All lines before the one containing "TOF1 pin SDA: D4 -> D7", plus that line itself, are to be printed exactly as they appear below.

START GIVEN RECORDS

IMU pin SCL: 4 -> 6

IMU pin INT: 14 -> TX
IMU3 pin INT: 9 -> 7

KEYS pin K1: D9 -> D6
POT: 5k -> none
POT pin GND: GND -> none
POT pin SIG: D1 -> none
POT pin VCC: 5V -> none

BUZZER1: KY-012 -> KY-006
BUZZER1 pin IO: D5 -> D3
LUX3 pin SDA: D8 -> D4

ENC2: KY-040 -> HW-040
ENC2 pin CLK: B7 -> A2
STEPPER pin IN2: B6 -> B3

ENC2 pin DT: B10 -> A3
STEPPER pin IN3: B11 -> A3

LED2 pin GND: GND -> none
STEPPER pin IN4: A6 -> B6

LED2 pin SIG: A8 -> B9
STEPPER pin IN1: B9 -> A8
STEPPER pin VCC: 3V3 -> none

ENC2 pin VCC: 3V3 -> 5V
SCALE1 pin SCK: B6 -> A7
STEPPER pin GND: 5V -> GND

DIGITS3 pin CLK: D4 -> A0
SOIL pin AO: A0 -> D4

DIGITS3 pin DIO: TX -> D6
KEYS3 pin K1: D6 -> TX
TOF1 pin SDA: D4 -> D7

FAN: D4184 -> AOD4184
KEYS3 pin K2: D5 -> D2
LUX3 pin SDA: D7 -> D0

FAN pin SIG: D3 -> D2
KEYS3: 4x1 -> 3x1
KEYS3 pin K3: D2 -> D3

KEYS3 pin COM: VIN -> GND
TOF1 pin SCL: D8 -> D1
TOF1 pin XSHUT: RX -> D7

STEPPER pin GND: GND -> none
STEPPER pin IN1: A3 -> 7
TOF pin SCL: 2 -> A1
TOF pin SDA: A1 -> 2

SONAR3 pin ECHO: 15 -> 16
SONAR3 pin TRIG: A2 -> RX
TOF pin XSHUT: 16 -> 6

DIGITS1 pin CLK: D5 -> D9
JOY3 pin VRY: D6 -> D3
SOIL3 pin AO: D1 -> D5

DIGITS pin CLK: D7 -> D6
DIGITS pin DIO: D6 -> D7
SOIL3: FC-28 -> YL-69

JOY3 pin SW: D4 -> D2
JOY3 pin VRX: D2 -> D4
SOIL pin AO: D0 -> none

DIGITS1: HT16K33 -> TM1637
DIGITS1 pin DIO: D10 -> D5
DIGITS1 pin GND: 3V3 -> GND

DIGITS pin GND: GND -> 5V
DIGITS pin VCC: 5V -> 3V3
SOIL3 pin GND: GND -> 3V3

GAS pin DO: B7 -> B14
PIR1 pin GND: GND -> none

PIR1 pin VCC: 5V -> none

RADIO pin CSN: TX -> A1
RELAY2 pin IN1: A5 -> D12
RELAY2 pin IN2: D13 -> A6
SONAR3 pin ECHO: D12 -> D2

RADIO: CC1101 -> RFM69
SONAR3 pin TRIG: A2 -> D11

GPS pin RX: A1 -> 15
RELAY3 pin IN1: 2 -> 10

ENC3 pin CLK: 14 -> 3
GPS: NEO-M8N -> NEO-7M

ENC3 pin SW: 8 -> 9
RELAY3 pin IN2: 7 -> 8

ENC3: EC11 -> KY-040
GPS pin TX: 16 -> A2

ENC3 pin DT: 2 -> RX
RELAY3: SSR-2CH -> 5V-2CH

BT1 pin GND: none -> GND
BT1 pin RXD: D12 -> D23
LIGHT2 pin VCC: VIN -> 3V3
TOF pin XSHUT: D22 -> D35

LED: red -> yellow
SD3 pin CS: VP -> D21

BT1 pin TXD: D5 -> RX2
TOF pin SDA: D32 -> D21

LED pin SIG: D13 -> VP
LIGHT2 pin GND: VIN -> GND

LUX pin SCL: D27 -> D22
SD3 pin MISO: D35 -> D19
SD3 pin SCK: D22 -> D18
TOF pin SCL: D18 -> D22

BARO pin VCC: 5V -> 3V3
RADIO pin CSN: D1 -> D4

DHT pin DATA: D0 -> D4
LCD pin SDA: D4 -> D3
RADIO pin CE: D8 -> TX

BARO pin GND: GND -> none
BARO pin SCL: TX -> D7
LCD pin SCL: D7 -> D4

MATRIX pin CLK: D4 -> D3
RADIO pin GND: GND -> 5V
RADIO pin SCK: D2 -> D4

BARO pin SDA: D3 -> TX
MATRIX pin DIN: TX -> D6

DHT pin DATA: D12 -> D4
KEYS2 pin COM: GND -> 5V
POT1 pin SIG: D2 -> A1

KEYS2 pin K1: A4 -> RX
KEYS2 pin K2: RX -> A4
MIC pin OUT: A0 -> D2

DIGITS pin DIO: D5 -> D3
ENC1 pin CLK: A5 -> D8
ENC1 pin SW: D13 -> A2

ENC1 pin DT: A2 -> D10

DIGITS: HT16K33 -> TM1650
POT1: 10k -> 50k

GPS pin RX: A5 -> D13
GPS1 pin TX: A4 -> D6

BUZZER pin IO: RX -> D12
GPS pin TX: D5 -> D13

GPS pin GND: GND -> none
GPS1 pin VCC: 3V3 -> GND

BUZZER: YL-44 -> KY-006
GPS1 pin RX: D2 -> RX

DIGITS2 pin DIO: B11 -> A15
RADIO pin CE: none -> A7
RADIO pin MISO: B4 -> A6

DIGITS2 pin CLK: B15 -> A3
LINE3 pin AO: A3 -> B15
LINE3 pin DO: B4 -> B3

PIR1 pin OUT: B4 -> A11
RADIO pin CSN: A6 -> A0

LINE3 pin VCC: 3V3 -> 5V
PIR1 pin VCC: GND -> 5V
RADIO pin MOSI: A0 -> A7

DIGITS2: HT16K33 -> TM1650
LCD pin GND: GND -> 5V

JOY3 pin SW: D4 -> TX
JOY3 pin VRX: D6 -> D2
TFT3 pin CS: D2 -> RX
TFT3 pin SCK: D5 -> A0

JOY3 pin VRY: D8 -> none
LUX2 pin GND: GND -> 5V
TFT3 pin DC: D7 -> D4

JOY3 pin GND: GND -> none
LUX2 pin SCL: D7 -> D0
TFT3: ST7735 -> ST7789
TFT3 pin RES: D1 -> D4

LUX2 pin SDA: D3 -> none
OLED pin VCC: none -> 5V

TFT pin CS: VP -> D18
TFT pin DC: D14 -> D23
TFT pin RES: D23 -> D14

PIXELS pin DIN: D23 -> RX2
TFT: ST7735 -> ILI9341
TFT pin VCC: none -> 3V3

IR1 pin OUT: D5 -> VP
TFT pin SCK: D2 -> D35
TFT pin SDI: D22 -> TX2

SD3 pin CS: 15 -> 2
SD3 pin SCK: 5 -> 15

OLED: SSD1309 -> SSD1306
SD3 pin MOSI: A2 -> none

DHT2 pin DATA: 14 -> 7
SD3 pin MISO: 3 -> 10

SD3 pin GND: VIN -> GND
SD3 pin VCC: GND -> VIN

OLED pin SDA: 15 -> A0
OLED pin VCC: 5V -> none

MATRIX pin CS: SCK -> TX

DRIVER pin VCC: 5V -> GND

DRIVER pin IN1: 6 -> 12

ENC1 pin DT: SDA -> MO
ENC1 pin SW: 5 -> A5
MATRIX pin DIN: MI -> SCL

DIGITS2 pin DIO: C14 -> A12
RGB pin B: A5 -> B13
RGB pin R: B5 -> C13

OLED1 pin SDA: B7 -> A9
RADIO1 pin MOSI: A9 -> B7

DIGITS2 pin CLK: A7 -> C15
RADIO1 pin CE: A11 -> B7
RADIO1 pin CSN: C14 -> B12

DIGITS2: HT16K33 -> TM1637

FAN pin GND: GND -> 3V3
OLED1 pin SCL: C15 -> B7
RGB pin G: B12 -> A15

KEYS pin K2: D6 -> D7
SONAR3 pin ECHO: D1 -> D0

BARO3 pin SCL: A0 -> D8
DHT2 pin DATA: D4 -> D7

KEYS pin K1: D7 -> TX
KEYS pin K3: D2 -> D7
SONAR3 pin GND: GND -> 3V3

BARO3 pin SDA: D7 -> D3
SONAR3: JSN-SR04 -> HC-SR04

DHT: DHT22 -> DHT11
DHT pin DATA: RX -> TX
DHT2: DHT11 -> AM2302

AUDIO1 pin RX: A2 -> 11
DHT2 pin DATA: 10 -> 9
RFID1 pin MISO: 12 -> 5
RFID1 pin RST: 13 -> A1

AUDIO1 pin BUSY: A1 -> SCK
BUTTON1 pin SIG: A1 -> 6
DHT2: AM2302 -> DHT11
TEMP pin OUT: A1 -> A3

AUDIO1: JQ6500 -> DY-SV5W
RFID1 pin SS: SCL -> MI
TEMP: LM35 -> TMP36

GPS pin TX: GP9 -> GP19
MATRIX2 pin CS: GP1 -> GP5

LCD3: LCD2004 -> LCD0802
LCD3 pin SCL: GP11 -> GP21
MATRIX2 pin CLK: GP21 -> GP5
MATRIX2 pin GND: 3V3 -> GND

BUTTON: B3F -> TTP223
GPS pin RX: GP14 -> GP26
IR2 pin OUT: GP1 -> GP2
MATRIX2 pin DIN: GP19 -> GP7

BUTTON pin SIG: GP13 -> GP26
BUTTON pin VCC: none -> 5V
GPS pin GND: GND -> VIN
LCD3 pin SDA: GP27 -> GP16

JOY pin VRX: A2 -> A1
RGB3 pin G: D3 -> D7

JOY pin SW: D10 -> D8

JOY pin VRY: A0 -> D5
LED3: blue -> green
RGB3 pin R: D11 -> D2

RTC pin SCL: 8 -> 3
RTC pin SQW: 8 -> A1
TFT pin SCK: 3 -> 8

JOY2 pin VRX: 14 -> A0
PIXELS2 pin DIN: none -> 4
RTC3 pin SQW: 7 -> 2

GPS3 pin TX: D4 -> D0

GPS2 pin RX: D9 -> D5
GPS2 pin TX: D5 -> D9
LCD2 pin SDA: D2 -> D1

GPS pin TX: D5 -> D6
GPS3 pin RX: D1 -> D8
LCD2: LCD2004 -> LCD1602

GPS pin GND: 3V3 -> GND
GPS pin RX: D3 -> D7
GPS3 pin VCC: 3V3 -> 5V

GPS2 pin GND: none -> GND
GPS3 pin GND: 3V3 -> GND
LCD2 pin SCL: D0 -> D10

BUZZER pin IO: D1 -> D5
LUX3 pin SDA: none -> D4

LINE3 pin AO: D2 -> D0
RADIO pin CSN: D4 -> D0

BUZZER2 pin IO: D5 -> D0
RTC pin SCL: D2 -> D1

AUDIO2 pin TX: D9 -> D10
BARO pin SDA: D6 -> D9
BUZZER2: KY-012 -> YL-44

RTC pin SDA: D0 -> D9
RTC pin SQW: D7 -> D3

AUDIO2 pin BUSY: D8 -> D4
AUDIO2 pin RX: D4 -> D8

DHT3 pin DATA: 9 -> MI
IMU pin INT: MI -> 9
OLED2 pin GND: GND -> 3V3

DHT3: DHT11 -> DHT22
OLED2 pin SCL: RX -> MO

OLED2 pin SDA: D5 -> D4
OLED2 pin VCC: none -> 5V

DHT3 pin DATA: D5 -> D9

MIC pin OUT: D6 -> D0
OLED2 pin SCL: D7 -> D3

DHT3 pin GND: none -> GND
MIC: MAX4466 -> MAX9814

END GIVEN RECORDS

#### [RESPONSE AREA]
IMU pin SCL: 4 -> 6

IMU pin INT: 14 -> TX
IMU3 pin INT: 9 -> 7

KEYS pin K1: D9 -> D6
POT: 5k -> none
POT pin GND: GND -> none
POT pin SIG: D1 -> none
POT pin VCC: 5V -> none

BUZZER1: KY-012 -> KY-006
BUZZER1 pin IO: D5 -> D3
LUX3 pin SDA: D8 -> D4

ENC2: KY-040 -> HW-040
ENC2 pin CLK: B7 -> A2
STEPPER pin IN2: B6 -> B3

ENC2 pin DT: B10 -> A3
STEPPER pin IN3: B11 -> A3

LED2 pin GND: GND -> none
STEPPER pin IN4: A6 -> B6

LED2 pin SIG: A8 -> B9
STEPPER pin IN1: B9 -> A8
STEPPER pin VCC: 3V3 -> none

ENC2 pin VCC: 3V3 -> 5V
SCALE1 pin SCK: B6 -> A7
STEPPER pin GND: 5V -> GND

DIGITS3 pin CLK: D4 -> A0
SOIL pin AO: A0 -> D4

DIGITS3 pin DIO: TX -> D6
KEYS3 pin K1: D6 -> TX
TOF1 pin SDA: D4 -> D7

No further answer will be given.